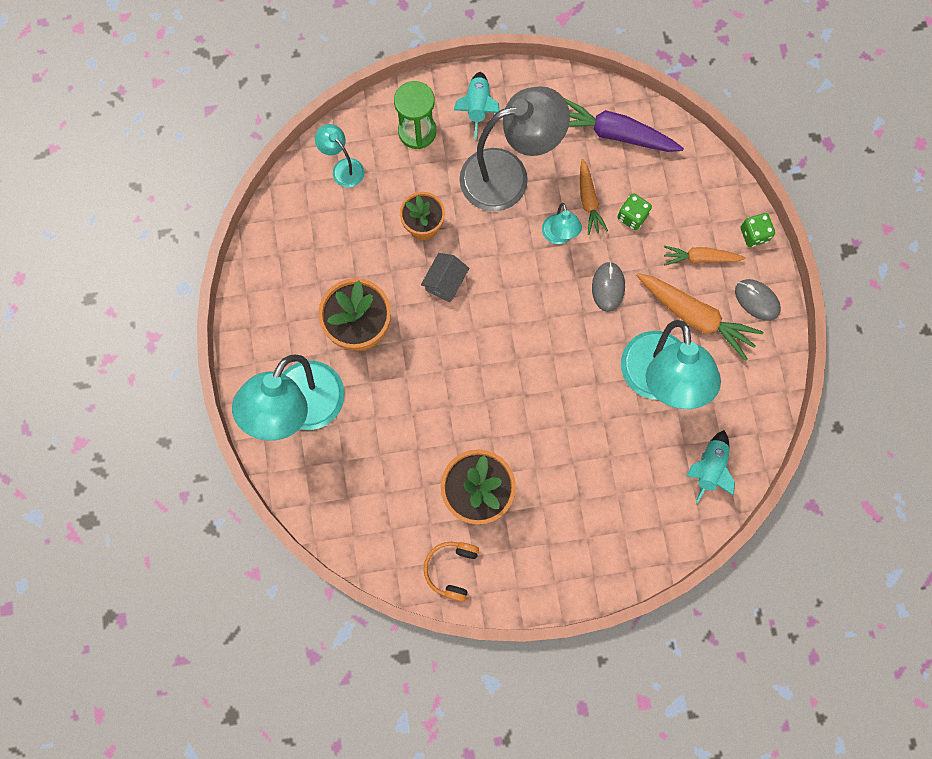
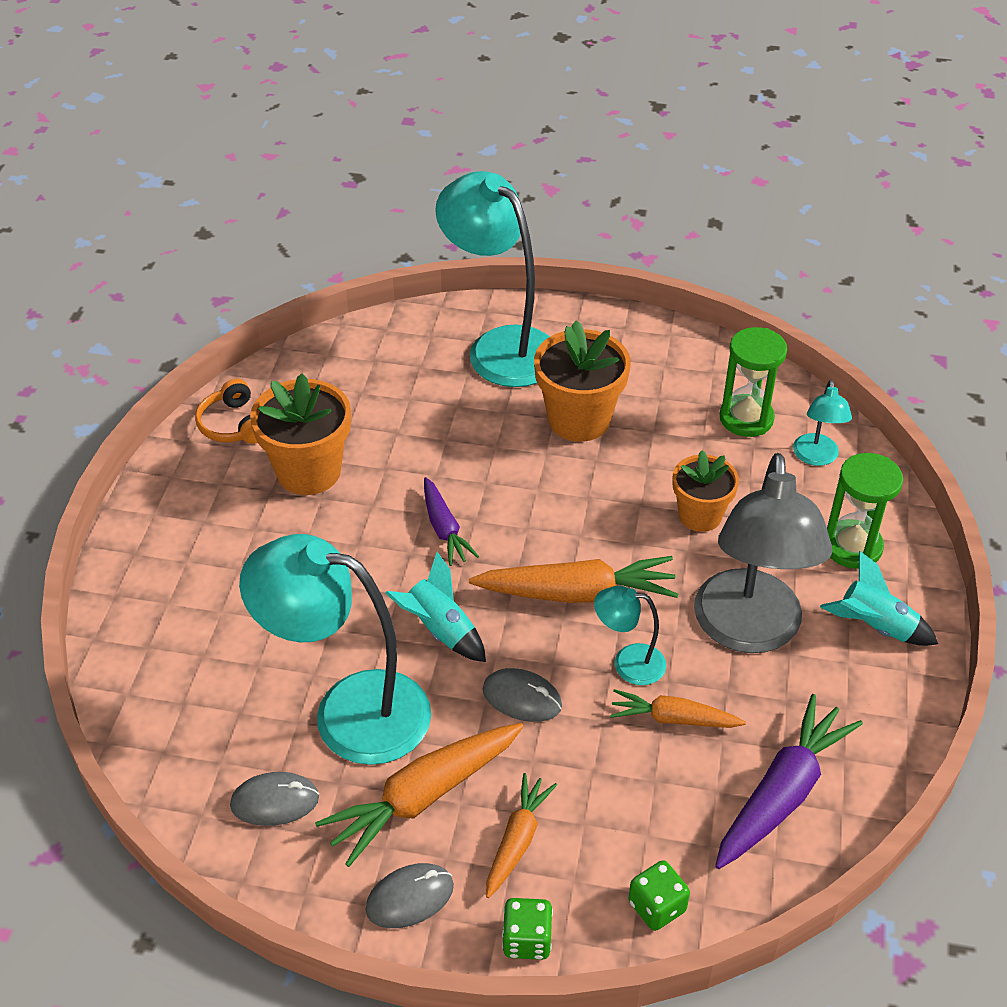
camera: 110 degrees right, 30 degrees down
(320, 220) = (746, 418): none -> green hourglass
(343, 168) = (816, 457): turquoise lamp -> turquoise lamp turned 120 degrees clockwise
(445, 282) = (608, 516): grey house -> none
(452, 569) = (234, 425): orange headphones -> orange headphones turned 150 degrees counterclockwise
(495, 381) = (444, 528): none -> purple carrot
(517, 282) = (576, 593): none -> orange carrot
(632, 216) = (626, 768): green dice -> green dice (657, 906)
(709, 468) = (188, 731): turquoise rocket -> turquoise rocket (440, 630)
(732, 396) = (275, 801): none -> grey mouse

## Try it
The expected output is every line of the data, unchanged, with the pictures skipped.

## Expected answer
camera: 110 degrees right, 30 degrees down
(320, 220) = (746, 418): none -> green hourglass
(343, 168) = (816, 457): turquoise lamp -> turquoise lamp turned 120 degrees clockwise
(445, 282) = (608, 516): grey house -> none
(452, 569) = (234, 425): orange headphones -> orange headphones turned 150 degrees counterclockwise
(495, 381) = (444, 528): none -> purple carrot
(517, 282) = (576, 593): none -> orange carrot
(632, 216) = (626, 768): green dice -> green dice (657, 906)
(709, 468) = (188, 731): turquoise rocket -> turquoise rocket (440, 630)
(732, 396) = (275, 801): none -> grey mouse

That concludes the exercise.